When the string "fork" occurs in a line of the listing below, return that line.

§ DATA UNDER STUDY:
========================

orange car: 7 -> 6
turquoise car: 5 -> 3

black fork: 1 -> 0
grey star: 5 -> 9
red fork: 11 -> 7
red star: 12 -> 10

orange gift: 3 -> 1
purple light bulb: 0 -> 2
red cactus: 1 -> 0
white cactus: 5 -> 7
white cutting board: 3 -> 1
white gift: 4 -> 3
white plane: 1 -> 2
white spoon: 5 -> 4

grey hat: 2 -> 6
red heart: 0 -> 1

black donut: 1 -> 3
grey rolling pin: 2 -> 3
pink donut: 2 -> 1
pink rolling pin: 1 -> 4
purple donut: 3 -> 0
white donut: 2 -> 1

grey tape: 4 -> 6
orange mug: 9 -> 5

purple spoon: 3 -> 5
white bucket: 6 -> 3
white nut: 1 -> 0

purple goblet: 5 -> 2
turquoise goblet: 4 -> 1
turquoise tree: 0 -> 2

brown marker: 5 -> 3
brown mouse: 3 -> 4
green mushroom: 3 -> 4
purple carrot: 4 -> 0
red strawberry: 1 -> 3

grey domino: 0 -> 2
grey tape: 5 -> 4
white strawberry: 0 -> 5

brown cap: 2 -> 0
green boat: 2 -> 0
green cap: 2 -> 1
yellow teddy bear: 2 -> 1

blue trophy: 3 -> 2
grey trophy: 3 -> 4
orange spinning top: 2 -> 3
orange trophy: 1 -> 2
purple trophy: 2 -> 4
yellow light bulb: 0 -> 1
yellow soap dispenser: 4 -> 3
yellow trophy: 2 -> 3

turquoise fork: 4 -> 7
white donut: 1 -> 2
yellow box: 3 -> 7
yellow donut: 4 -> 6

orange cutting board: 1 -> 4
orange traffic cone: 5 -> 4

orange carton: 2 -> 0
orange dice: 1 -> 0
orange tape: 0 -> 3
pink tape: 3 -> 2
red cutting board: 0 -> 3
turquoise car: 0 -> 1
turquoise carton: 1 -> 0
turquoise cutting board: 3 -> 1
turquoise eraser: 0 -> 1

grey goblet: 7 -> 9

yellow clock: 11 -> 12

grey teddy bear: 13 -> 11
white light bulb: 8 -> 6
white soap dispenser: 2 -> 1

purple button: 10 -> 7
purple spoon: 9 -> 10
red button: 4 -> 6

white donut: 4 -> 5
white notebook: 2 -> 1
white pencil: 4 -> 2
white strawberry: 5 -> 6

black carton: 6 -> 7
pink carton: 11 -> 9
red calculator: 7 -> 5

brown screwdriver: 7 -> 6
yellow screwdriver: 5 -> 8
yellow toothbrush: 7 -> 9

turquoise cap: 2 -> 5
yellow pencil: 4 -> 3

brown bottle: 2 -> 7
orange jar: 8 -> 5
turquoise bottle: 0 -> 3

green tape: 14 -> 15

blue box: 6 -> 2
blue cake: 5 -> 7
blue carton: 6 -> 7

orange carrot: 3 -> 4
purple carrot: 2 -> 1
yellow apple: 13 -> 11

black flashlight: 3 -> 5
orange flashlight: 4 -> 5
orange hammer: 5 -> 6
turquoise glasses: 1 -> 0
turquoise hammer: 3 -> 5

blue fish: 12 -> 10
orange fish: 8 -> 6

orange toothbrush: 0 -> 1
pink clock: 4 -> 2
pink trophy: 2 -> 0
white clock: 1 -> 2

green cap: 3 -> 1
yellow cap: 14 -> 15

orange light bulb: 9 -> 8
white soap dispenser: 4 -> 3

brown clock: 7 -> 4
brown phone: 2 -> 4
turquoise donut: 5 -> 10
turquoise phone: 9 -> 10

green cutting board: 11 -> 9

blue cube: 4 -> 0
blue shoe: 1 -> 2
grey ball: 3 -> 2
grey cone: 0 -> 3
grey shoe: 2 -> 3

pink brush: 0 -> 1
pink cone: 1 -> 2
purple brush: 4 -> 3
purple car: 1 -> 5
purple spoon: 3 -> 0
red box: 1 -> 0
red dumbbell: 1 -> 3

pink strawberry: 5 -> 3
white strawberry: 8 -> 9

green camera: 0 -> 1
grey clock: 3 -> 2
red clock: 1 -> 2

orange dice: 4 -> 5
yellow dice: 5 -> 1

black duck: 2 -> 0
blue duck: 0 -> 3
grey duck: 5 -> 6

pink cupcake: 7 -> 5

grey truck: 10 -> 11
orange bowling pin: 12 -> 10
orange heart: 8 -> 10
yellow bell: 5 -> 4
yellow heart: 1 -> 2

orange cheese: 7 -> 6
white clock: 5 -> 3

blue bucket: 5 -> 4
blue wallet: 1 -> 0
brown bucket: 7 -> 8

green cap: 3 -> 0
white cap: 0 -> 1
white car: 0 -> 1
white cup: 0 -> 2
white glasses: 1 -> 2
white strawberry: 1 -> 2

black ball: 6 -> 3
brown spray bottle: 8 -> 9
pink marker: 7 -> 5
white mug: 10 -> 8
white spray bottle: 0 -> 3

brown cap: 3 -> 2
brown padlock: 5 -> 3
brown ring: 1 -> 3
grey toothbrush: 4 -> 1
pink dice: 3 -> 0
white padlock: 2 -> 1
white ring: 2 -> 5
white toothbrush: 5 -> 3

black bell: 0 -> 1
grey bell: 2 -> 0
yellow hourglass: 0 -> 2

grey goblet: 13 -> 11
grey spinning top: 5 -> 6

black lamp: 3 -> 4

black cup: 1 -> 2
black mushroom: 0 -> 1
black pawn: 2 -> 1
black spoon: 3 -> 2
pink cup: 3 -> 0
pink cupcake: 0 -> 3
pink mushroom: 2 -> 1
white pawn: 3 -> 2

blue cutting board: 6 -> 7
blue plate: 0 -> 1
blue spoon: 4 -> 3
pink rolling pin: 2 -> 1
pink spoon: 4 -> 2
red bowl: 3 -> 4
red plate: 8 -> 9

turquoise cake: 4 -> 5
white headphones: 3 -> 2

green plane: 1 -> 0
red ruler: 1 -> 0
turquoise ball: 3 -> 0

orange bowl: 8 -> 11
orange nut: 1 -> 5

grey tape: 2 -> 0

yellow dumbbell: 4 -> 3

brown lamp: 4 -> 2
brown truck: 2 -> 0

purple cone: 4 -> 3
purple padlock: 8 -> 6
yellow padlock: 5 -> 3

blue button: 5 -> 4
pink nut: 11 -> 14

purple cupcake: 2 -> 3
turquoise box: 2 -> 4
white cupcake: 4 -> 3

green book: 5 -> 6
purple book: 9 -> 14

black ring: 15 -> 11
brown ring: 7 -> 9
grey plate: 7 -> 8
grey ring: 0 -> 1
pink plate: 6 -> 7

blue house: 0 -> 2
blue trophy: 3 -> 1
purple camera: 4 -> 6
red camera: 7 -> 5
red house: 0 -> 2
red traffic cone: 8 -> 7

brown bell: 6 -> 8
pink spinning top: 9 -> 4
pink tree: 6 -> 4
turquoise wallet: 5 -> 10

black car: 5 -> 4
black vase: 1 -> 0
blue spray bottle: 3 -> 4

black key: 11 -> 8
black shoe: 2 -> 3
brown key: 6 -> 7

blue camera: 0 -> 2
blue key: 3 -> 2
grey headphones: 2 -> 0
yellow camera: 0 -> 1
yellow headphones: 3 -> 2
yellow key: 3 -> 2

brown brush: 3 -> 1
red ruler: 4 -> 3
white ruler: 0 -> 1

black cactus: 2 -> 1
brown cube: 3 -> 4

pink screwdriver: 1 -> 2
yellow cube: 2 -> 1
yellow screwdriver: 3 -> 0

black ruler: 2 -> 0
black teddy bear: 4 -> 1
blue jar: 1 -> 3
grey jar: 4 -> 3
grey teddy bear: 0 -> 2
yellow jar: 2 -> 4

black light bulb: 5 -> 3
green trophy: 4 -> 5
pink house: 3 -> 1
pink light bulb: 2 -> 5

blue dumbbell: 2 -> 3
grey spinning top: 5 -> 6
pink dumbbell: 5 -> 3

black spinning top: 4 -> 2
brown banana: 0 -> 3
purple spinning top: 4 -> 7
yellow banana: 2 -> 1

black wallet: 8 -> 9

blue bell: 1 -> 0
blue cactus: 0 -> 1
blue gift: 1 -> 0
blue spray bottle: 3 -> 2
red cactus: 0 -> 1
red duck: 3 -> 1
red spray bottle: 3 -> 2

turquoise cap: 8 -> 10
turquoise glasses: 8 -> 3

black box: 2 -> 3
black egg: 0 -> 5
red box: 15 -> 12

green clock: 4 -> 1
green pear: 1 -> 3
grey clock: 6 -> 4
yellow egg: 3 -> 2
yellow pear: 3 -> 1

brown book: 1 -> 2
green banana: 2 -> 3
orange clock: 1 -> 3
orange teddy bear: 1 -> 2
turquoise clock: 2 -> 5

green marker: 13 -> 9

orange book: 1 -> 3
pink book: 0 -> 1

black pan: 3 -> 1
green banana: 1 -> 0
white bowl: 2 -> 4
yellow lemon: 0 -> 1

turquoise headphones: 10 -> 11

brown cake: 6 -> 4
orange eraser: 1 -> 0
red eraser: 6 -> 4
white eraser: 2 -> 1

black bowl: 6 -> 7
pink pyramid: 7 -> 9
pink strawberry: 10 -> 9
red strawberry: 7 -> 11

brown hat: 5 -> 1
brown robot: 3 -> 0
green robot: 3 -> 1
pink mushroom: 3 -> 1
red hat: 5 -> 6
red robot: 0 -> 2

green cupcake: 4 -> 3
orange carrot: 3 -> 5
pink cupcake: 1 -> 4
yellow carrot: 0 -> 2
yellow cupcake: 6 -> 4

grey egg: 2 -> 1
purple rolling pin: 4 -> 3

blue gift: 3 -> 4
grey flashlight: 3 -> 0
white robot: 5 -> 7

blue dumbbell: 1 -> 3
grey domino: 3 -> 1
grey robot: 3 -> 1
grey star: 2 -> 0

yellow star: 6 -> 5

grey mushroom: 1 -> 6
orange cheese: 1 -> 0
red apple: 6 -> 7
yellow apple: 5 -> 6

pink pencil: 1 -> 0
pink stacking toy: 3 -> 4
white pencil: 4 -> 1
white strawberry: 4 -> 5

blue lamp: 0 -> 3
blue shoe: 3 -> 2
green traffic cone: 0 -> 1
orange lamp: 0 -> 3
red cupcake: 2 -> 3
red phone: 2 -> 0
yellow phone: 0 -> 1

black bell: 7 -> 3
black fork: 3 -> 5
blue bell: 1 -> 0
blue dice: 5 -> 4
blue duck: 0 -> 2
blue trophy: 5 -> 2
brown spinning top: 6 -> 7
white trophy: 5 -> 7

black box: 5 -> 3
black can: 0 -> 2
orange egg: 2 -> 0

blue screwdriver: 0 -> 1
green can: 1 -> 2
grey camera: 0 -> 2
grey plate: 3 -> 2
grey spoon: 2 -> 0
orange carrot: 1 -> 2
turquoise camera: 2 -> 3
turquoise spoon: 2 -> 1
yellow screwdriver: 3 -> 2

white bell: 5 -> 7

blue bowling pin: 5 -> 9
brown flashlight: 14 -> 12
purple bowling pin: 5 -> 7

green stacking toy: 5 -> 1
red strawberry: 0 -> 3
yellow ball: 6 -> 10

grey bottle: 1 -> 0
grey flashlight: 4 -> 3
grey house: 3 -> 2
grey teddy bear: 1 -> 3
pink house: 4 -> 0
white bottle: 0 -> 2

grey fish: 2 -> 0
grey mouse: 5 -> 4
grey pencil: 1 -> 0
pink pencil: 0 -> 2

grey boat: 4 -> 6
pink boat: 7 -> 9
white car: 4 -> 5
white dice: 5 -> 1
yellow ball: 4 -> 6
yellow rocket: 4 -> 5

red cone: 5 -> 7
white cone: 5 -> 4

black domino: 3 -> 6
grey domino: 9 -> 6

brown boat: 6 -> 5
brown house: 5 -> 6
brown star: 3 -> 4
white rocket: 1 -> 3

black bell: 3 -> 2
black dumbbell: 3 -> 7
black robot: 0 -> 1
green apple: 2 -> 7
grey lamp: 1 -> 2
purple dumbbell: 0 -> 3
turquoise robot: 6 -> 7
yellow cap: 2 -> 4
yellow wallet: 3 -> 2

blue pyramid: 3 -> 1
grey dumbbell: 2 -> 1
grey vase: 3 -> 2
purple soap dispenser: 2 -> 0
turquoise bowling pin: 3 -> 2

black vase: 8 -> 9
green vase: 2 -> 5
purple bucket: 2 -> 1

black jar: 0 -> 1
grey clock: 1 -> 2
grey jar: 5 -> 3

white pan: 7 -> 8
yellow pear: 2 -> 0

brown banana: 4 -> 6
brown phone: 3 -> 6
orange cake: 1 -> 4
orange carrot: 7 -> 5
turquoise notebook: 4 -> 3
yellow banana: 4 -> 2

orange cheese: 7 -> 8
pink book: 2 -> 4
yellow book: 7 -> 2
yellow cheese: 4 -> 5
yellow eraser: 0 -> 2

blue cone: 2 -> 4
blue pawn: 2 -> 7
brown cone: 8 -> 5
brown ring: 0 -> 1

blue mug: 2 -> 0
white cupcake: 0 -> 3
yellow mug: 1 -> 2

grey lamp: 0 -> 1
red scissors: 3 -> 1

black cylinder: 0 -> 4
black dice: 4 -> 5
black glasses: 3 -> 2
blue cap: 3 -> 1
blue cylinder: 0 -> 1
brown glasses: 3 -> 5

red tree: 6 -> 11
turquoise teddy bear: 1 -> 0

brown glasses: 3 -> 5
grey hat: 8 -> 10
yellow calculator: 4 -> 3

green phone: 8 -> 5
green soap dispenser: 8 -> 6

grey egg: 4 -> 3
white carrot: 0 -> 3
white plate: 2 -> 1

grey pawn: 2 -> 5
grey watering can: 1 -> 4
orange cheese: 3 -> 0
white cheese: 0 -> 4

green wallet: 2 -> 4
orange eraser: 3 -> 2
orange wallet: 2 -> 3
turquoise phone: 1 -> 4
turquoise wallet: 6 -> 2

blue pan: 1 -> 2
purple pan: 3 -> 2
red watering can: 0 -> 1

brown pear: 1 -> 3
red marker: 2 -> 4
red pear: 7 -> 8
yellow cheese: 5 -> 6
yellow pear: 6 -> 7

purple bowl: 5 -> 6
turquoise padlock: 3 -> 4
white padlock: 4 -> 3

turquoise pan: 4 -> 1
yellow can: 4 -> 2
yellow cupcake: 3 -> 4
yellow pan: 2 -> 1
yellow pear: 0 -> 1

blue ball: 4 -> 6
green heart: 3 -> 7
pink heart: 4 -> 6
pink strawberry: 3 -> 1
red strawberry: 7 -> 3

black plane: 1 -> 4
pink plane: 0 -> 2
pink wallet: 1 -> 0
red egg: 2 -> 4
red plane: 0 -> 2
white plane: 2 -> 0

========================

§ WRITTEN ANSWER:
black fork: 1 -> 0
red fork: 11 -> 7
turquoise fork: 4 -> 7
black fork: 3 -> 5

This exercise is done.